(Saved data entries)
------------------------
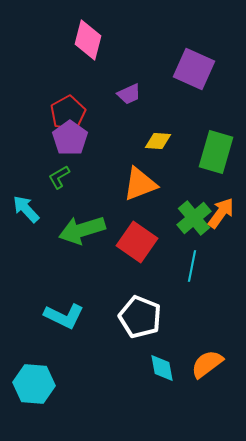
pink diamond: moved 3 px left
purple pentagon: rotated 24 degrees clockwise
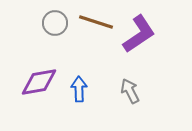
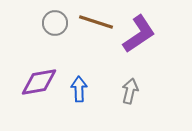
gray arrow: rotated 40 degrees clockwise
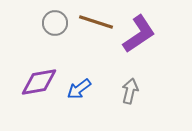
blue arrow: rotated 125 degrees counterclockwise
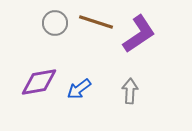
gray arrow: rotated 10 degrees counterclockwise
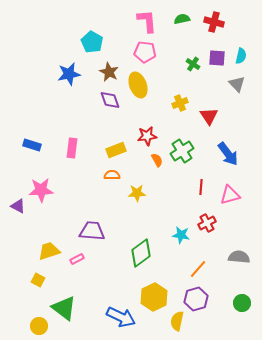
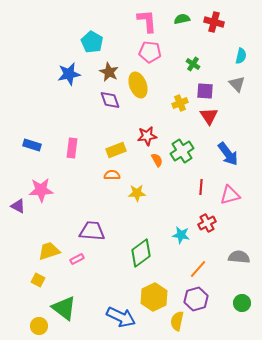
pink pentagon at (145, 52): moved 5 px right
purple square at (217, 58): moved 12 px left, 33 px down
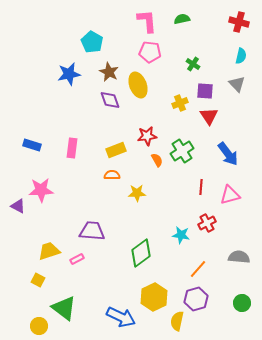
red cross at (214, 22): moved 25 px right
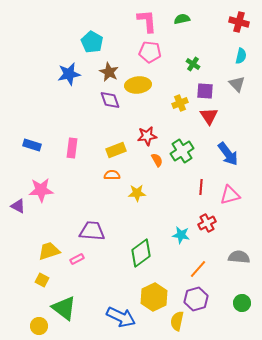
yellow ellipse at (138, 85): rotated 75 degrees counterclockwise
yellow square at (38, 280): moved 4 px right
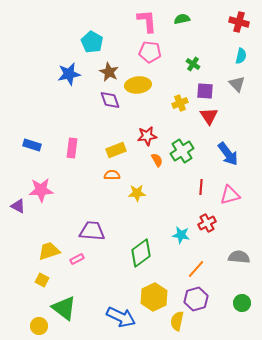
orange line at (198, 269): moved 2 px left
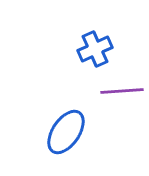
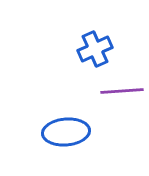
blue ellipse: rotated 51 degrees clockwise
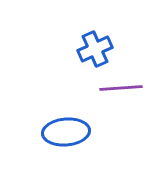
purple line: moved 1 px left, 3 px up
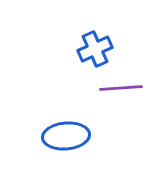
blue ellipse: moved 4 px down
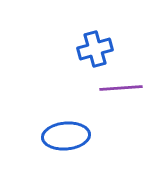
blue cross: rotated 8 degrees clockwise
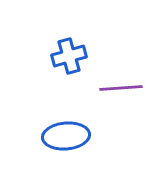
blue cross: moved 26 px left, 7 px down
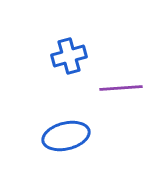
blue ellipse: rotated 9 degrees counterclockwise
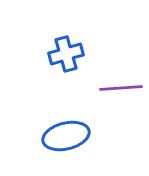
blue cross: moved 3 px left, 2 px up
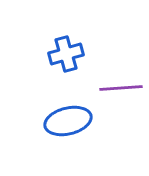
blue ellipse: moved 2 px right, 15 px up
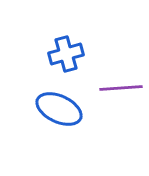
blue ellipse: moved 9 px left, 12 px up; rotated 39 degrees clockwise
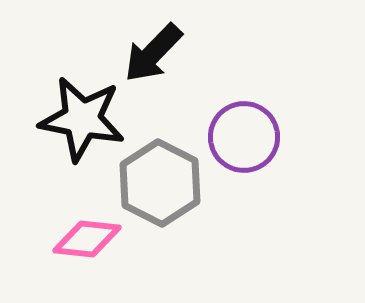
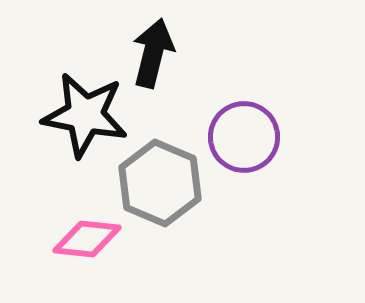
black arrow: rotated 150 degrees clockwise
black star: moved 3 px right, 4 px up
gray hexagon: rotated 4 degrees counterclockwise
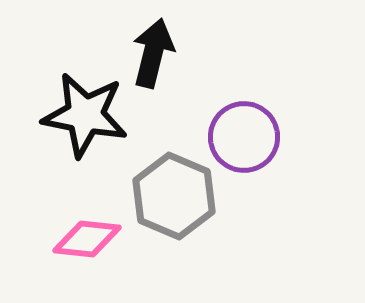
gray hexagon: moved 14 px right, 13 px down
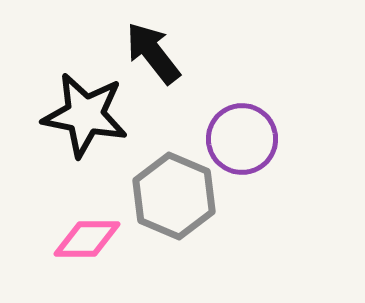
black arrow: rotated 52 degrees counterclockwise
purple circle: moved 2 px left, 2 px down
pink diamond: rotated 6 degrees counterclockwise
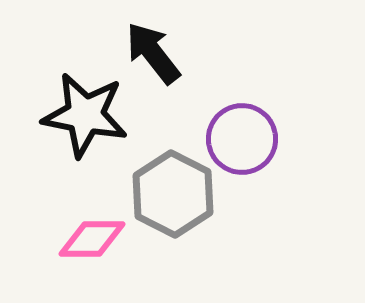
gray hexagon: moved 1 px left, 2 px up; rotated 4 degrees clockwise
pink diamond: moved 5 px right
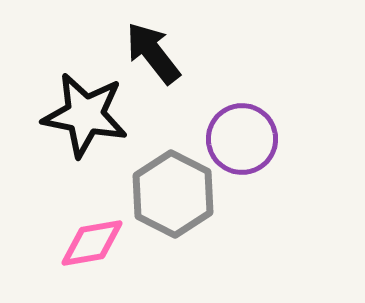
pink diamond: moved 4 px down; rotated 10 degrees counterclockwise
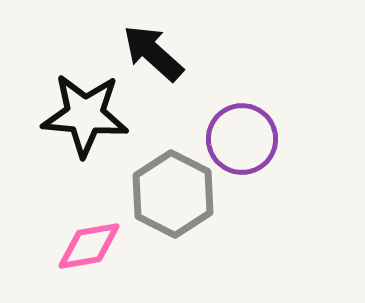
black arrow: rotated 10 degrees counterclockwise
black star: rotated 6 degrees counterclockwise
pink diamond: moved 3 px left, 3 px down
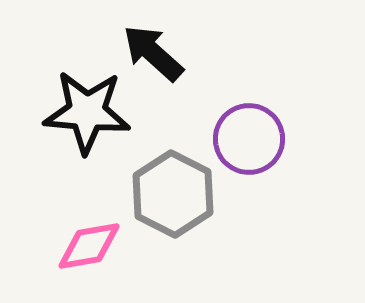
black star: moved 2 px right, 3 px up
purple circle: moved 7 px right
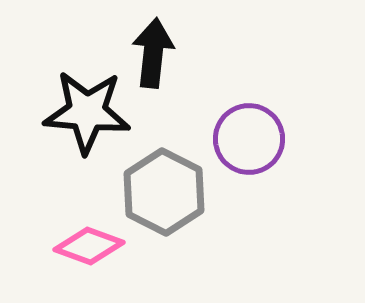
black arrow: rotated 54 degrees clockwise
gray hexagon: moved 9 px left, 2 px up
pink diamond: rotated 30 degrees clockwise
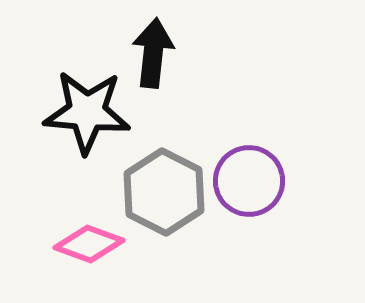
purple circle: moved 42 px down
pink diamond: moved 2 px up
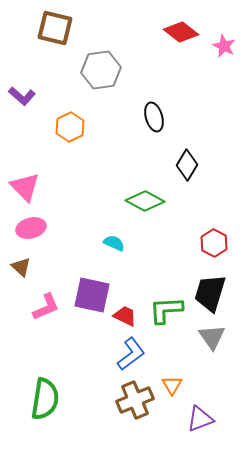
------------------------
AIM OF THE EXERCISE = Revise the part that opens with the line containing "black arrow: rotated 52" and closes with the line containing "purple circle: moved 7 px right" by replacing every "pink diamond" with "green diamond" and changing nothing else. Leave the picture lines out of your answer.

WORKED SOLUTION =
black arrow: rotated 52 degrees counterclockwise
purple circle: moved 2 px left, 2 px down
green diamond: rotated 6 degrees counterclockwise
gray hexagon: moved 1 px left, 2 px up; rotated 4 degrees clockwise
green diamond: moved 5 px right
green diamond: moved 4 px down; rotated 10 degrees counterclockwise
black arrow: rotated 10 degrees counterclockwise
black star: rotated 6 degrees counterclockwise
green diamond: moved 3 px left, 3 px down
black star: moved 2 px right, 3 px up
purple circle: moved 7 px right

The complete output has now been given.